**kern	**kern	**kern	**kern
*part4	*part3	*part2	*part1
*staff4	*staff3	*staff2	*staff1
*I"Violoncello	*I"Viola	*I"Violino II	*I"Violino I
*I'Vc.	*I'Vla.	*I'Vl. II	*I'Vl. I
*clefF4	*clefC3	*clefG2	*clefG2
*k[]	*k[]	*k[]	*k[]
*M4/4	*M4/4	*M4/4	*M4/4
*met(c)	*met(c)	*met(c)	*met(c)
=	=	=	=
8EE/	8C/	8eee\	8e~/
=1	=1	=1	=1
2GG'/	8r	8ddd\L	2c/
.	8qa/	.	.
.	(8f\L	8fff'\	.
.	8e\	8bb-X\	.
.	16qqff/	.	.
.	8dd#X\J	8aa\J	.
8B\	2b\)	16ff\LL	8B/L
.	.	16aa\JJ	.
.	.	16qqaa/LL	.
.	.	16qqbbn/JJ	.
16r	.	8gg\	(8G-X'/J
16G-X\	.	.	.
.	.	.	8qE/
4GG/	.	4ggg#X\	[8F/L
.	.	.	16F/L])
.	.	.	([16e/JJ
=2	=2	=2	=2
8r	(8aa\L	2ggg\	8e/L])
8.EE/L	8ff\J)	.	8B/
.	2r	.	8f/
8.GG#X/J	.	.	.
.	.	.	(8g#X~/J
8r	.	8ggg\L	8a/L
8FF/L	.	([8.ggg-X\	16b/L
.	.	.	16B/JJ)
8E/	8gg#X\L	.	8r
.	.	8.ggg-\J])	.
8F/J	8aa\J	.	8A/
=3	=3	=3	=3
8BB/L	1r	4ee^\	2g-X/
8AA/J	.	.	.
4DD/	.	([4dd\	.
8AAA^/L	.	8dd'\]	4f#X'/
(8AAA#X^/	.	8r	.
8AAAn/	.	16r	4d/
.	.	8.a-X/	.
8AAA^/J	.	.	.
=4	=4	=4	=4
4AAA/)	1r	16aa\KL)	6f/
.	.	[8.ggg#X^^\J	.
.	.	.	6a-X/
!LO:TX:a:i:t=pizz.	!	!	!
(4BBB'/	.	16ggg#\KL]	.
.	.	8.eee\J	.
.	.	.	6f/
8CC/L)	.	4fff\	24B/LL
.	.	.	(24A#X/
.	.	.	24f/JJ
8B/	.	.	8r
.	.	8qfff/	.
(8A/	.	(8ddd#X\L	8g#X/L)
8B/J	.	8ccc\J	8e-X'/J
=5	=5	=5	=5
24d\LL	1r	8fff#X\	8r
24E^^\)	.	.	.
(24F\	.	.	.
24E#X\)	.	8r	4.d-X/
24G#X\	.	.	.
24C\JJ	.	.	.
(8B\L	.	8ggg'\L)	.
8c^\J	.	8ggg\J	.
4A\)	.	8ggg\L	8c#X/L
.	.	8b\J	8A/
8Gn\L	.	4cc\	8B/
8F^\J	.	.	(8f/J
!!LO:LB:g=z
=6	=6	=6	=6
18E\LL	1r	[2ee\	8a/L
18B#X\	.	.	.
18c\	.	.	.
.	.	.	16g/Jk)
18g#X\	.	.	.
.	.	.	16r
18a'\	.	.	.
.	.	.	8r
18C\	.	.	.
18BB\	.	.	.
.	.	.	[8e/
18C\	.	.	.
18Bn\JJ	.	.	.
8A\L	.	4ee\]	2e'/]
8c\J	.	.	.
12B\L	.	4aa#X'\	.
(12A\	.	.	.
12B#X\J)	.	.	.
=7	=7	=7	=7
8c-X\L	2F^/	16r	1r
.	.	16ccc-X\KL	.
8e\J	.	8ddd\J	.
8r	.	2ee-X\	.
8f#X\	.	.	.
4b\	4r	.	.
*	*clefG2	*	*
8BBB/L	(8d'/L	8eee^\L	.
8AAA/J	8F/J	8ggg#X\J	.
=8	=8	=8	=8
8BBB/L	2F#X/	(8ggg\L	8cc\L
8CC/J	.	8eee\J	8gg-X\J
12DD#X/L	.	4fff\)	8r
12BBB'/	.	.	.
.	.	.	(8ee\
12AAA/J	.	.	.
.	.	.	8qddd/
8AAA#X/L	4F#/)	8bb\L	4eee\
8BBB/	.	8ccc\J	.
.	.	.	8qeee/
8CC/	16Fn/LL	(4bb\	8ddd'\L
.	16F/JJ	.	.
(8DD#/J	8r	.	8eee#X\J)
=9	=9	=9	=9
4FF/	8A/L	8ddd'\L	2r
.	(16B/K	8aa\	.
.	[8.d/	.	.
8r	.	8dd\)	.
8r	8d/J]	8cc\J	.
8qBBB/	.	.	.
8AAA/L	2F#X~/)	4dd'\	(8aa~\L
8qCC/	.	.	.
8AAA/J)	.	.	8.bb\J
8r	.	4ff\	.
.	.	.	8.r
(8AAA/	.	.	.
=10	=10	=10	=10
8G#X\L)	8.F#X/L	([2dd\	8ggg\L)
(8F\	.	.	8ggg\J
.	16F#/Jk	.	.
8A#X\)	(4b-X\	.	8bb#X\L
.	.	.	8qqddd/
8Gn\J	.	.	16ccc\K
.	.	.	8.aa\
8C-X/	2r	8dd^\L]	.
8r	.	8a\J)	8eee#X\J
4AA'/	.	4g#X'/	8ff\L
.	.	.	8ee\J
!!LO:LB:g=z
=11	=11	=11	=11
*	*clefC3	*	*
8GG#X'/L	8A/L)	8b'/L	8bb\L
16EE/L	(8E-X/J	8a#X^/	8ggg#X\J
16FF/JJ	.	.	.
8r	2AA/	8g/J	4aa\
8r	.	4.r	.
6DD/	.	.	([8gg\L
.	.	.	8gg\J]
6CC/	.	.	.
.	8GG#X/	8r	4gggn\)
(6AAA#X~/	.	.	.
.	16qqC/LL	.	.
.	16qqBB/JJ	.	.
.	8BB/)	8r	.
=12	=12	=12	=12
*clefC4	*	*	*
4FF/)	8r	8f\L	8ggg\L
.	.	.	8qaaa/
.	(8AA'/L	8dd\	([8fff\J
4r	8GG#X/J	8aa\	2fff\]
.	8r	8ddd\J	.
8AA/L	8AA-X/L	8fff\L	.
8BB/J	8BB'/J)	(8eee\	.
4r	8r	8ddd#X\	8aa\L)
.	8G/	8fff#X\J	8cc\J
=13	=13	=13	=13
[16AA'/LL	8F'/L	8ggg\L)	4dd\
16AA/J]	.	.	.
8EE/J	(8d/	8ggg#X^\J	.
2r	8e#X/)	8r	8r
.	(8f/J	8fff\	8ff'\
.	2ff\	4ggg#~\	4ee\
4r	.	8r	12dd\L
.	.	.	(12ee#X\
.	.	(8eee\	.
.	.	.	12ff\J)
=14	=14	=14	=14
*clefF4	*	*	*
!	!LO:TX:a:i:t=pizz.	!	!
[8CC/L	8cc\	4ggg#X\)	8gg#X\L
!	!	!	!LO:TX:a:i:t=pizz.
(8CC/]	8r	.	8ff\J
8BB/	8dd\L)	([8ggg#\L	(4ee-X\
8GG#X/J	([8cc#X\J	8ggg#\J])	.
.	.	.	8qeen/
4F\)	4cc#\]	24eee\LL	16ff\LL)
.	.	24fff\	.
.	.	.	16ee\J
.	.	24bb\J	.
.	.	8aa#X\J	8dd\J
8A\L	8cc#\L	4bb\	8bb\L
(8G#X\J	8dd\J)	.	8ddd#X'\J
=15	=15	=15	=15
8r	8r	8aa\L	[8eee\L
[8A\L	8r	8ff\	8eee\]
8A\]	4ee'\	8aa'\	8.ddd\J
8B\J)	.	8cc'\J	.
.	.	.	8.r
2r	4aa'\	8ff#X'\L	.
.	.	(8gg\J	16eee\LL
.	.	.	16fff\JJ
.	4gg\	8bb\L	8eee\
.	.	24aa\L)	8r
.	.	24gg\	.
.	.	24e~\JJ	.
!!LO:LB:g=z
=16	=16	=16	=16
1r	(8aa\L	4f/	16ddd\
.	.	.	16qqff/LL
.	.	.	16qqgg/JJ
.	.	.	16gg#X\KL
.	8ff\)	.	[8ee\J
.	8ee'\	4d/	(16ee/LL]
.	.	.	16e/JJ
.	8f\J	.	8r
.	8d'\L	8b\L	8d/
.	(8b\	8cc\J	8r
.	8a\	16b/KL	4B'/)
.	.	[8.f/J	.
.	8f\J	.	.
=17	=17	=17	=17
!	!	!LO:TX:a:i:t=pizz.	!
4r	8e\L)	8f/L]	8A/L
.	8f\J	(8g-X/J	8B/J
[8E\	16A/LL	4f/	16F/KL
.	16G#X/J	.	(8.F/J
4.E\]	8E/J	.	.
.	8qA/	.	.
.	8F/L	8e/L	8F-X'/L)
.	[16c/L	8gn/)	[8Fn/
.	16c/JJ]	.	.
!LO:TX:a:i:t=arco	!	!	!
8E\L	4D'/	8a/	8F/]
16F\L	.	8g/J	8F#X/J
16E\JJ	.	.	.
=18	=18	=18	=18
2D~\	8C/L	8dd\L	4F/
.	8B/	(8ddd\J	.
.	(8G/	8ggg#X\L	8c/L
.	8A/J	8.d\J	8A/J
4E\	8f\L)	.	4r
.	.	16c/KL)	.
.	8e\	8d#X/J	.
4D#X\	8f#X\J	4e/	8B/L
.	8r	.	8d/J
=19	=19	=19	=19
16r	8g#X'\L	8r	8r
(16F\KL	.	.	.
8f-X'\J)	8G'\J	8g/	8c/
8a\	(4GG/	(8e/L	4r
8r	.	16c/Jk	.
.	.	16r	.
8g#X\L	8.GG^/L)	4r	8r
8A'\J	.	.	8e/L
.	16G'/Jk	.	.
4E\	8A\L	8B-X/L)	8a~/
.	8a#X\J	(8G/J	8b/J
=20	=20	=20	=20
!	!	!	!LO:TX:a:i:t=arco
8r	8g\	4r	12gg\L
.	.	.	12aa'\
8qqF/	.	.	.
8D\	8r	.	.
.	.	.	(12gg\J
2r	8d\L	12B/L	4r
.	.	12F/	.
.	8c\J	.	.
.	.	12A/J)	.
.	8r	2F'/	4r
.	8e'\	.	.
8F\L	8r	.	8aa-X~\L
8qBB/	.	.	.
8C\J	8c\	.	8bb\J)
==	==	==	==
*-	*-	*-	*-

* * *

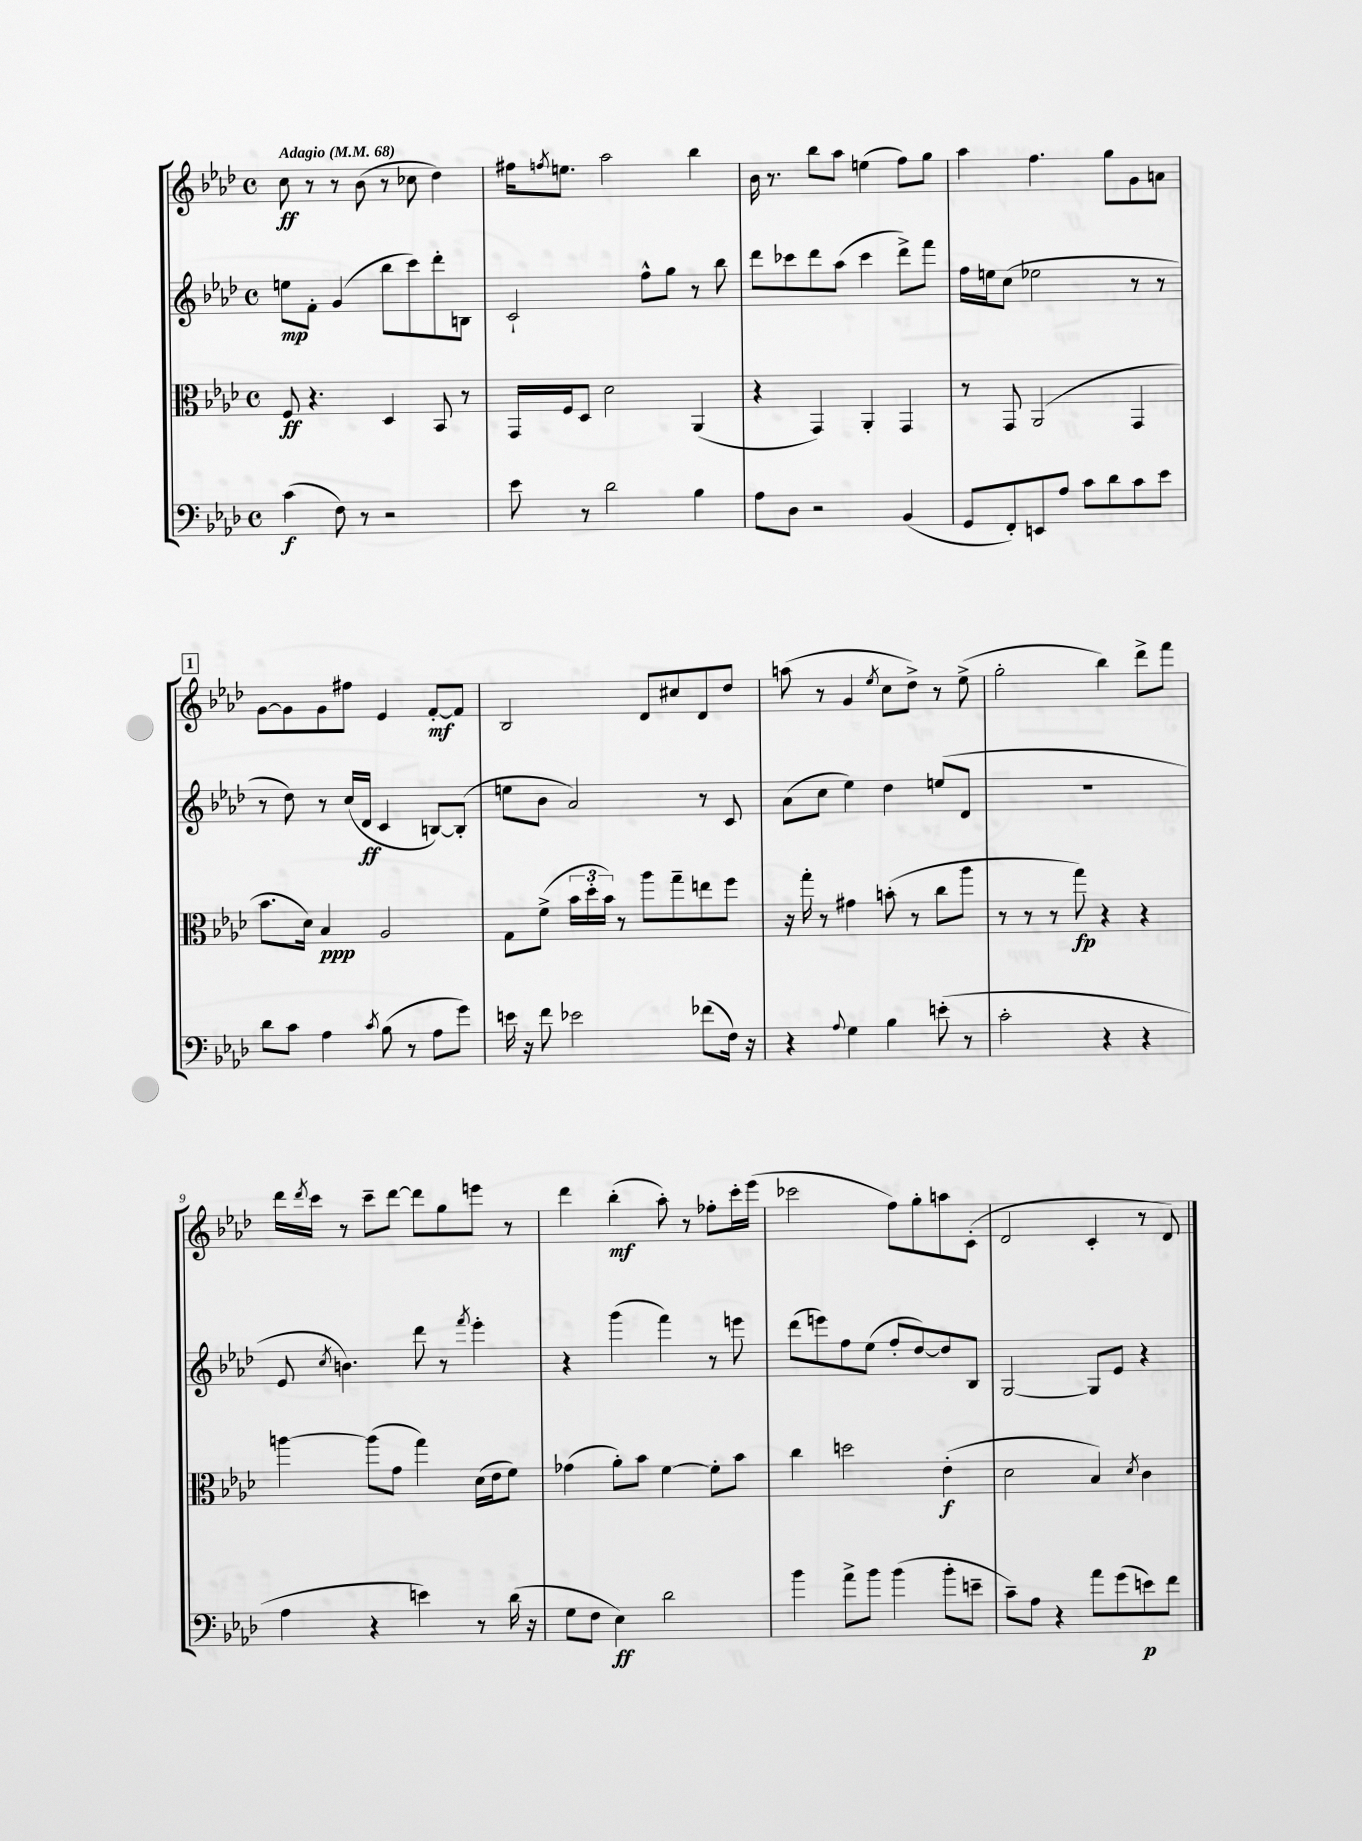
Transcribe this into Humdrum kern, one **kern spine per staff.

*Problem*
Report how many lines in the entries above contain the string "kern", giving the number alone.

*Output of the task*
2